Reproduce the data that follows character for character, but omit its pictures.
Provided material: Begin
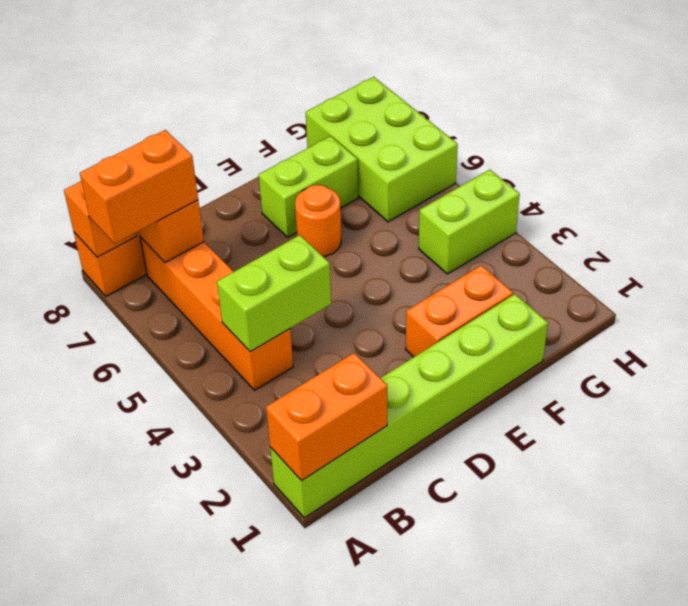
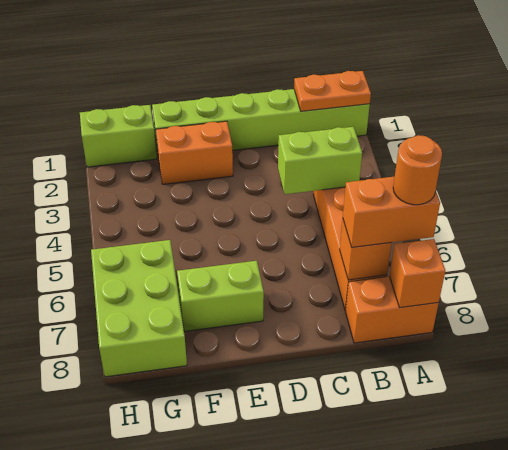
orange brick A1:B1 level 2 -> orange plate A1:B1 level 2
orange round brick E6 level 1 -> orange round brick A7 level 4
lime brick G4:H4 level 1 -> lime brick G1:H1 level 1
Provided material: End
> **Result of this exercise**
orange brick A1:B1 level 2 -> orange plate A1:B1 level 2
orange round brick E6 level 1 -> orange round brick A7 level 4
lime brick G4:H4 level 1 -> lime brick G1:H1 level 1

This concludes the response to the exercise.